#### [PROBLEM DETAILS]
Every line below is to be set down again exactly; any image stays out.

(Coordinate-based change listings)
== Segment start ==
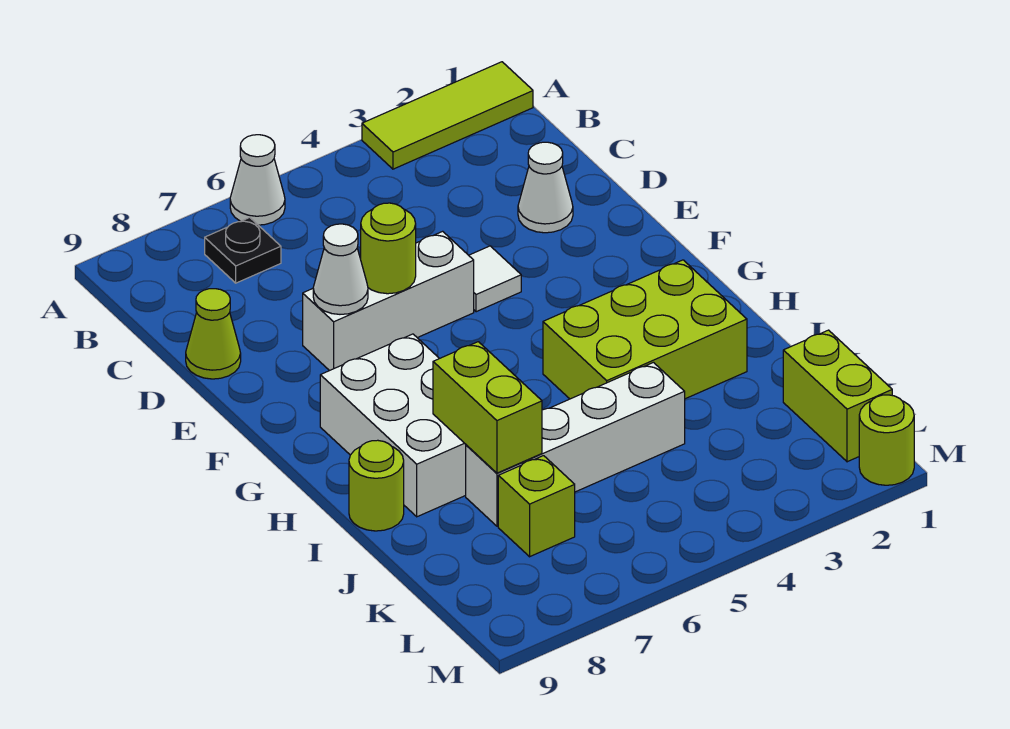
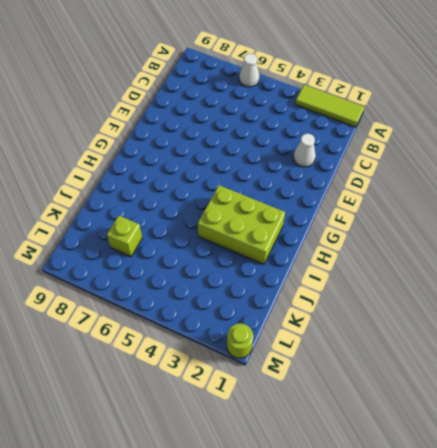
none -> black plate B7 level 1
none -> lime cone D9 level 1
none -> white tile E4 level 1

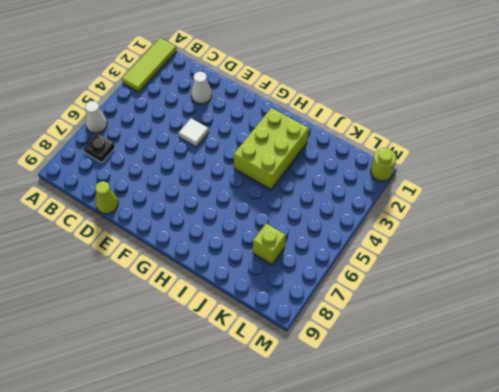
none -> white brick E5:E7 level 1
none -> white brick G7:I8 level 1
none -> lime round brick I9 level 1

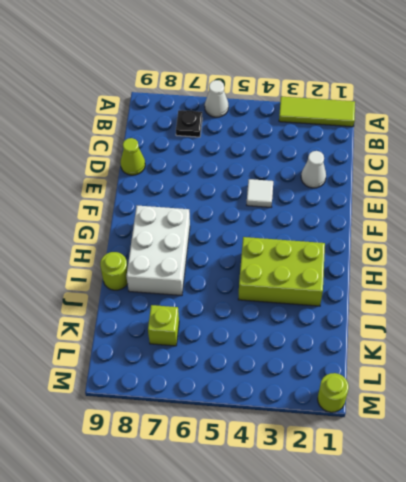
none -> white brick E5:E7 level 1
none -> white brick J4:J7 level 1
none -> lime brick K1:L1 level 1

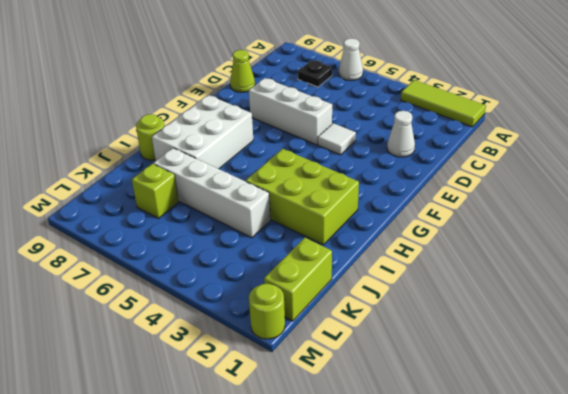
none -> lime round brick E6 level 2
none -> white cone E7 level 2
none -> lime brick I7:J7 level 2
== Segment end ==
#### [ANSWER BELOW]
none -> black plate B7 level 1
none -> lime cone D9 level 1
none -> white tile E4 level 1

none -> white brick E5:E7 level 1
none -> white brick G7:I8 level 1
none -> lime round brick I9 level 1

none -> white brick E5:E7 level 1
none -> white brick J4:J7 level 1
none -> lime brick K1:L1 level 1

none -> lime round brick E6 level 2
none -> white cone E7 level 2
none -> lime brick I7:J7 level 2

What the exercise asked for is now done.